[[ Supplied material, beginning ]]

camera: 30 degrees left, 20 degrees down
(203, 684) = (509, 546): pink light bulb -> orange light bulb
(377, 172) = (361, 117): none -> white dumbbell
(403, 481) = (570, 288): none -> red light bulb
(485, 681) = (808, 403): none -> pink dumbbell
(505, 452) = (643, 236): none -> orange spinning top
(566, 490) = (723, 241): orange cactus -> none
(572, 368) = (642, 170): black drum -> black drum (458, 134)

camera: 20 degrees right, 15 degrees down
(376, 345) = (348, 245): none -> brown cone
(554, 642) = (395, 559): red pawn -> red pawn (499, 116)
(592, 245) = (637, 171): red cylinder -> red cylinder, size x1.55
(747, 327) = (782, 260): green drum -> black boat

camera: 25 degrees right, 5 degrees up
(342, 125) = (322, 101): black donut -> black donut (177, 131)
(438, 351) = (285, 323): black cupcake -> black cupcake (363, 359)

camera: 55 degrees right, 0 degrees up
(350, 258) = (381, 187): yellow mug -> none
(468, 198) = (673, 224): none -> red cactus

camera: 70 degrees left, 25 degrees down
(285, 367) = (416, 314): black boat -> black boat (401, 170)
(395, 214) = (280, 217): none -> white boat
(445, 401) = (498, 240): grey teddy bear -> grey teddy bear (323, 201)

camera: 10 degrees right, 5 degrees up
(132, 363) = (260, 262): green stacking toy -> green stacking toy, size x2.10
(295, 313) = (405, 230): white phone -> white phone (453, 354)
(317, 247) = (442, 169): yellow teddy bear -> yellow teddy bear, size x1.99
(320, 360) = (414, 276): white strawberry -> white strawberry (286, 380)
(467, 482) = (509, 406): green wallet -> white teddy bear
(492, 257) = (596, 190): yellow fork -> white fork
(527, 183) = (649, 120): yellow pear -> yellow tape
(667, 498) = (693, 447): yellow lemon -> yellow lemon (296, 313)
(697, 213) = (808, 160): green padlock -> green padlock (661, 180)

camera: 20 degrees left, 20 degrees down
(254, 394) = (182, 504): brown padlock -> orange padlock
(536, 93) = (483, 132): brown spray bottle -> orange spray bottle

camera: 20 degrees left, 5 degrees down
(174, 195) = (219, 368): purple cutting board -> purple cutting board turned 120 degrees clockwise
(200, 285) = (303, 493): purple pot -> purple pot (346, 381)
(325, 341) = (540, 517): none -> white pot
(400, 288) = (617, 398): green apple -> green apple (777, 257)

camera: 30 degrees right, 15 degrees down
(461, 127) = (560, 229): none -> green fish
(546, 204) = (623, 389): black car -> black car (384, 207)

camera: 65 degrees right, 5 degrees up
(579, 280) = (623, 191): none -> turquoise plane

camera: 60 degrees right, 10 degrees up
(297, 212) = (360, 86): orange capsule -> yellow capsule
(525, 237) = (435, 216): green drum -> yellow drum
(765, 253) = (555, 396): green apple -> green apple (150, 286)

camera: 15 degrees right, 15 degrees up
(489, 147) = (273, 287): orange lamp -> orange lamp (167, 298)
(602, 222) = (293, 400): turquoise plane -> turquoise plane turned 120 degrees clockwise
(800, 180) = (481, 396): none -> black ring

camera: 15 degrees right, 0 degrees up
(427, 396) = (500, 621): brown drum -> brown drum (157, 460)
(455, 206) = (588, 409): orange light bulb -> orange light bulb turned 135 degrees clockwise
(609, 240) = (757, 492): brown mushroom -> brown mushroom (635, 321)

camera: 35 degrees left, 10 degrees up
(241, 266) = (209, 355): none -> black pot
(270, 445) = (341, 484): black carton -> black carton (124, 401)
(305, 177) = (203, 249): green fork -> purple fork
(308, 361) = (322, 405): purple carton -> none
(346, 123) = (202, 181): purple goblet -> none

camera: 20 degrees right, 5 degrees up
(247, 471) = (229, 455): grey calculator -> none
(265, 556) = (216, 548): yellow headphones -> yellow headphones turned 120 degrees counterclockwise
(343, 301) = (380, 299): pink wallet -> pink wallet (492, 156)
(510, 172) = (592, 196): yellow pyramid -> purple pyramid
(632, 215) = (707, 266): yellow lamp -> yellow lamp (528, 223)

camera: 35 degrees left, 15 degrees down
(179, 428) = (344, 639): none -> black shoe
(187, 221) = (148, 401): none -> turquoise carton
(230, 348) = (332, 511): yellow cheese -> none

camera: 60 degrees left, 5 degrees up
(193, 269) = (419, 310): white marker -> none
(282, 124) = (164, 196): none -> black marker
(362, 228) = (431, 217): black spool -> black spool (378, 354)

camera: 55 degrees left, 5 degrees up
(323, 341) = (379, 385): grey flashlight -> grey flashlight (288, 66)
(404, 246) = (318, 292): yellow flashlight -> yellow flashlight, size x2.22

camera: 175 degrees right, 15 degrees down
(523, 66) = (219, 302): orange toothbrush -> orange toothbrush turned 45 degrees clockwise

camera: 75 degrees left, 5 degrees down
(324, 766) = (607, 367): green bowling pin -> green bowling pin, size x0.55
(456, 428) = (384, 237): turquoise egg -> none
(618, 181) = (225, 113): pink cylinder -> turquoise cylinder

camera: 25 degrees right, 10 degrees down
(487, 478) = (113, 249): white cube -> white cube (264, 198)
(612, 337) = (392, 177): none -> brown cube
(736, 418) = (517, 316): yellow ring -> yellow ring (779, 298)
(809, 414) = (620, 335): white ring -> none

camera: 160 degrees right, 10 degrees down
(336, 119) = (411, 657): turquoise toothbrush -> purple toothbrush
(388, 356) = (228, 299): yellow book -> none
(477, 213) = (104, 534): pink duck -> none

[[ Supplied material, end ]]

> What needs to be done
Take the lines above from the one containing "(295, 313) = (405, 230): white" down to the one containing "(467, 482) = (509, 406): green", and transcribe them exactly, both ends included.

> Solution to the problem
(295, 313) = (405, 230): white phone -> white phone (453, 354)
(317, 247) = (442, 169): yellow teddy bear -> yellow teddy bear, size x1.99
(320, 360) = (414, 276): white strawberry -> white strawberry (286, 380)
(467, 482) = (509, 406): green wallet -> white teddy bear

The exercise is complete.